## Written task
Pull out every line of the records below that contains the string "kern". Case counts.

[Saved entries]

==*==

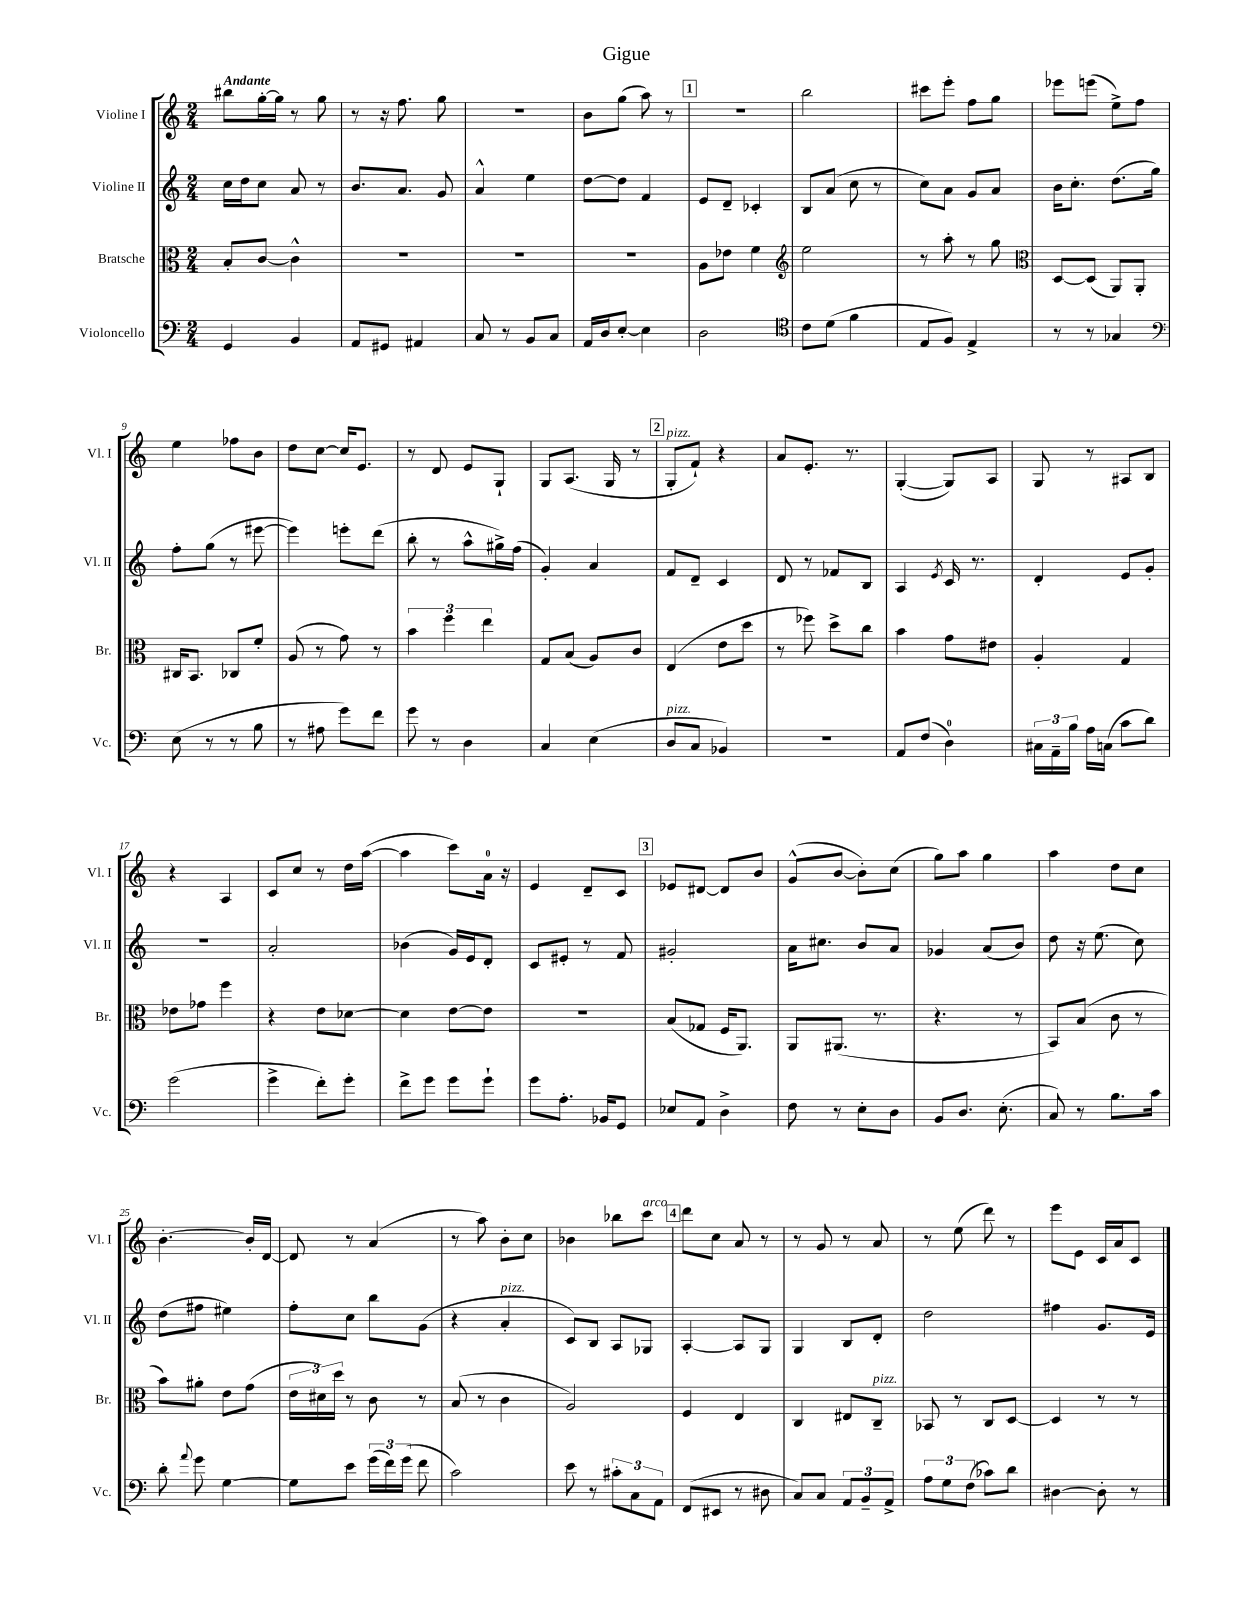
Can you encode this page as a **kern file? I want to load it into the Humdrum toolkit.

**kern	**kern	**kern	**kern
*staff4	*staff3	*staff2	*staff1
*clefF4	*clefC3	*clefG2	*clefG2
*k[]	*k[]	*k[]	*k[]
*M2/4	*M2/4	*M2/4	*M2/4
4GG	8B'	16cc	8bb#
.	.	16dd	.
.	[8c	8cc	[16gg'
.	.	.	16gg]
4BB	4c^^]	8a	8r
.	.	8r	8gg
=	=	=	=
8AA	2r	8.b	8r
8GG#	.	.	16r
.	.	8.a	8.ff
4AA#	.	.	.
.	.	8g	8gg
=	=	=	=
8C	2r	4a^^	2r
8r	.	.	.
8BB	.	4ee	.
8C	.	.	.
=	=	=	=
16AA	2r	[8dd	8b
16D	.	.	.
[8E'	.	8dd]	(8gg
4E]	.	4f	8aa)
.	.	.	8r
=	=	=	=
2D	8A	8e	2r
.	8e-	8d~	.
.	4f	4c-'	.
=	=	=	=
*clefC4	*clefG2	*	*
8c	2ee	8B	2bb
(8d	.	(8a	.
4f	.	8cc	.
.	.	8r	.
=	=	=	=
8E	8r	8cc)	8ccc#
8F)	8aa'	8a	8eee'
4E^	8r	8g	8ff
.	8gg	8a	8gg
=	=	=	=
*	*clefC3	*	*
8r	[8D	16b	8eee-
.	.	8.cc'	.
8r	(8D]	.	(8eee
4G-	8AA)	(8.dd	8ee^)
.	8AA'	.	8ff
.	.	16gg)	.
=	=	=	=
*clefF4	*	*	*
(8E	16C#	8ff'	4ee
.	8.BB	.	.
8r	.	(8gg	.
8r	8C-	8r	8ff-
8B	8f'	[8eee#	8b
=	=	=	=
8r	(8A	4eee#])	8dd
8A#	8r	.	[8cc
8g)	8g)	8eee'	16cc]
.	.	.	8.e
8f	8r	(8ddd	.
=	=	=	=
8g	6b	8bb'	8r
8r	.	8r	8d
.	6ff	.	.
4D	.	8aa^^	8e
.	6ee	.	.
.	.	16gg#^)	8G`
.	.	(16ff	.
=	=	=	=
4C	8G	4g')	8G
.	(8B	.	(8.A
(4E	8A)	4a	.
.	.	.	16G
.	8c	.	8r
=	=	=	=
8D	(4E	8f	8G'
8C	.	8d~	8f`)
4BB-)	8e	4c	4r
.	8dd	.	.
=	=	=	=
2r	8r	8d	8a
.	8ff-)	8r	8.e'
.	8dd^	8f-	.
.	.	.	8.r
.	8cc	8B	.
=	=	=	=
8AA	4b	4A	([4G'
(8F	.	.	.
.	.	8qe	.
4D)	8g	16c	8G])
.	.	8.r	.
.	8e#	.	8A
=	=	=	=
24C#	4A'	4d'	8G
24AA~	.	.	.
24B	.	.	.
16A	.	.	8r
(16C	.	.	.
8c	4G	8e	8A#
8d)	.	8g'	8B
=	=	=	=
(2g	8e-	2r	4r
.	8g-	.	.
.	4ff	.	4A
=	=	=	=
4g^	4r	2a'	8c
.	.	.	8cc
8f')	8e	.	8r
8g'	[8d-	.	16dd
.	.	.	([16aa
=	=	=	=
8f^	4d-]	(4b-	4aa]
8g	.	.	.
8g	[8e	16g)	8ccc)
.	.	16e	.
8g`	8e]	8d'	16a
.	.	.	16r
=	=	=	=
8g	2r	8c	4e
8.A'	.	8e#'	.
.	.	8r	8d~
16BB-	.	.	.
8GG	.	8f	8c
=	=	=	=
8E-	(8B	2g#'	8e-
8AA	8G-	.	[8d#
4D^	16F	.	8d#]
.	8.AA)	.	.
.	.	.	8b
=	=	=	=
8F	8AA	16a	(8g^^
.	.	8.cc#	.
8r	(8.AA#	.	[8b
8E'	.	8b	8b'])
.	8.r	.	.
8D	.	8a	(8cc
=	=	=	=
8BB	4.r	4g-	8gg)
8.D	.	.	8aa
.	.	(8a	4gg
(8.E'	.	.	.
.	8r	8b)	.
=	=	=	=
8C)	8BB)	8dd	4aa
8r	(8B	16r	.
.	.	(8.ee	.
8.B	8c	.	8dd
.	8r	8cc)	8cc
16c	.	.	.
=	=	=	=
8d'	8b)	(8dd	[4.b'
8qqa	.	.	.
8g	8a#'	8ff#	.
[4G	8e	4ee#)	.
.	(8g	.	16b']
.	.	.	[16d
=	=	=	=
8G]	24e	8ff'	8d]
.	24d#)	.	.
.	24dd	.	.
8e	8r	8cc	8r
(24g	8c	8bb	(4a
24f)	.	.	.
(24g	.	.	.
8f	8r	(8g	.
=	=	=	=
2c)	(8B	4r	8r
.	8r	.	8aa)
.	4c	4a'	8b'
.	.	.	8cc
=	=	=	=
8e	2A)	8c)	4b-
8r	.	8B	.
12c#'	.	8A	8bb-
12C	.	.	.
.	.	8G-	8ccc
12AA	.	.	.
=	=	=	=
(8FF	4F	[4A'	8ddd
8EE#	.	.	8cc
8r	4E	8A]	8a
8D#	.	8G	8r
=	=	=	=
8C)	4C	4G	8r
8C	.	.	8g
12AA	8E#	8B	8r
12BB~	.	.	.
.	8C~	8d'	8a
12AA^	.	.	.
=	=	=	=
12A	8BB-	2dd	8r
12G	.	.	.
.	8r	.	(8ee
(12F	.	.	.
8c-)	8C	.	8ddd)
8d	[8D	.	8r
=	=	=	=
[4D#	4D]	4ff#	8eee
.	.	.	8e
8D#']	8r	8.g	16c
.	.	.	16a
8r	8r	.	8c
.	.	16e	.
==	==	==	==
*-	*-	*-	*-
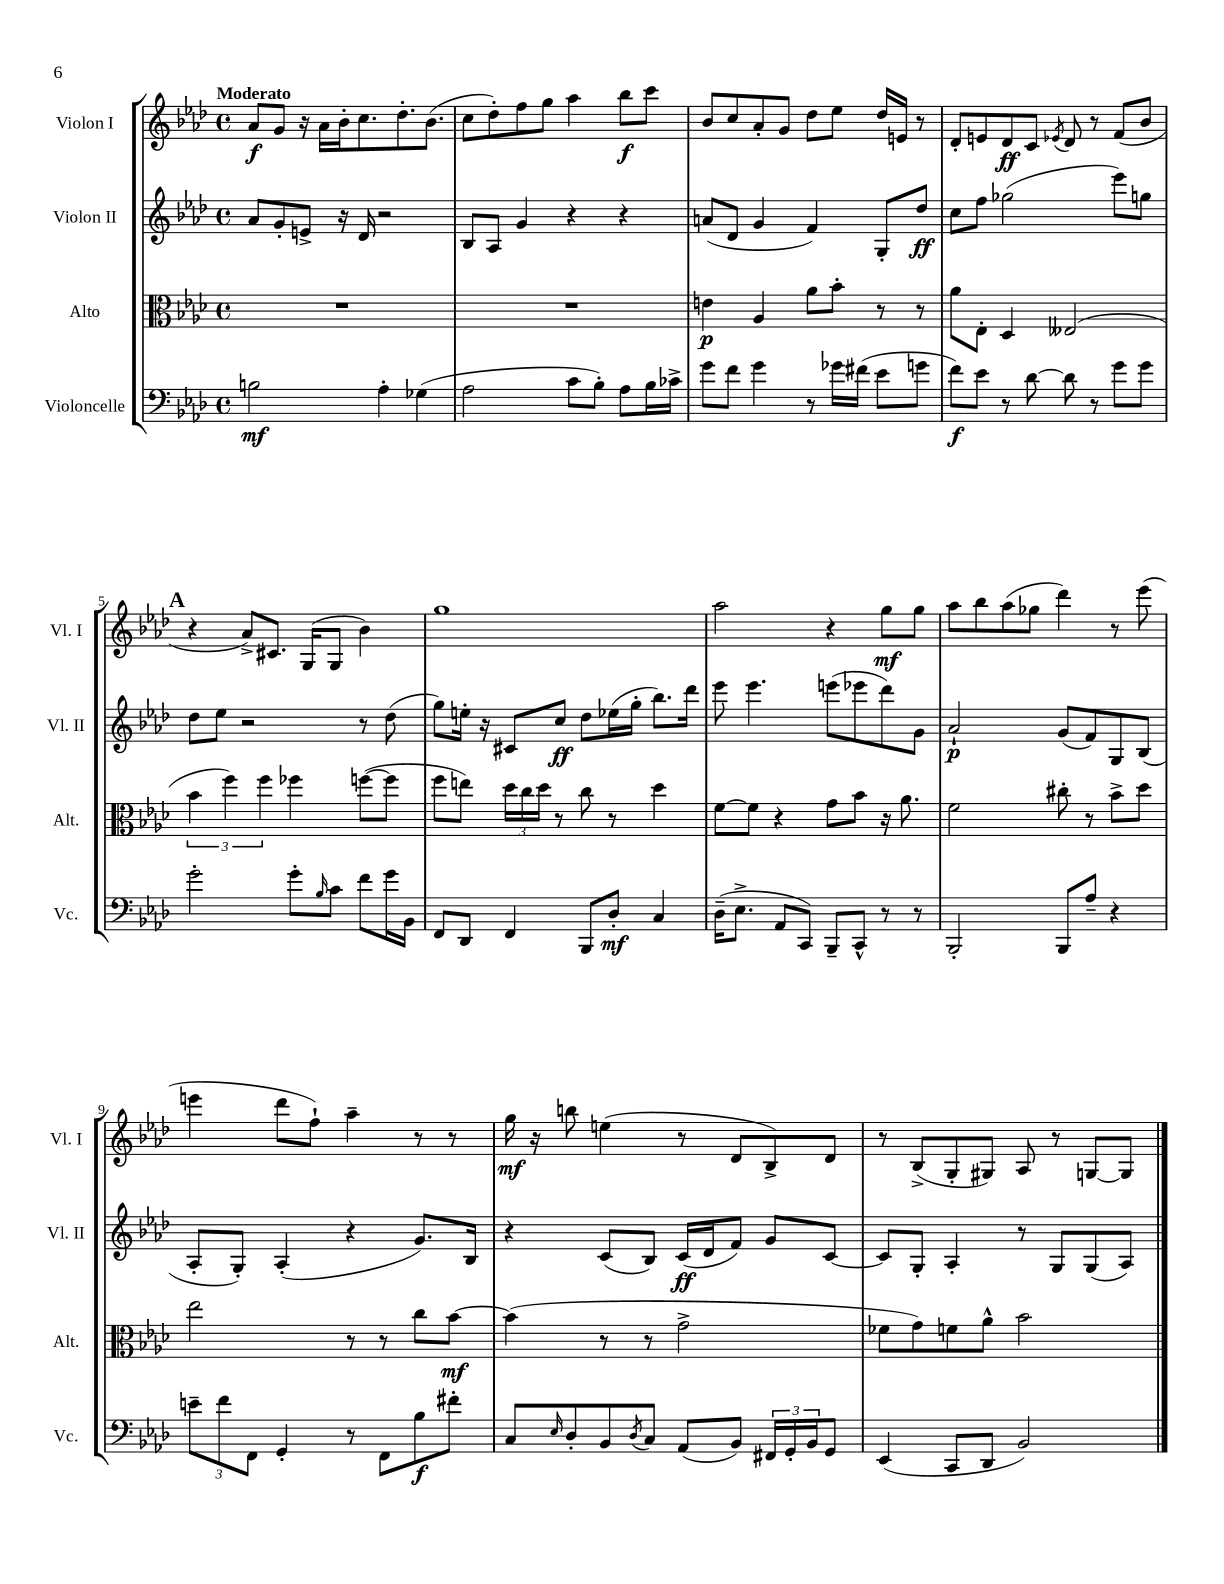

==*==

## Solution for this exercise
Can you encode this page as a **kern file? I want to load it into the Humdrum toolkit.
**kern	**kern	**kern	**kern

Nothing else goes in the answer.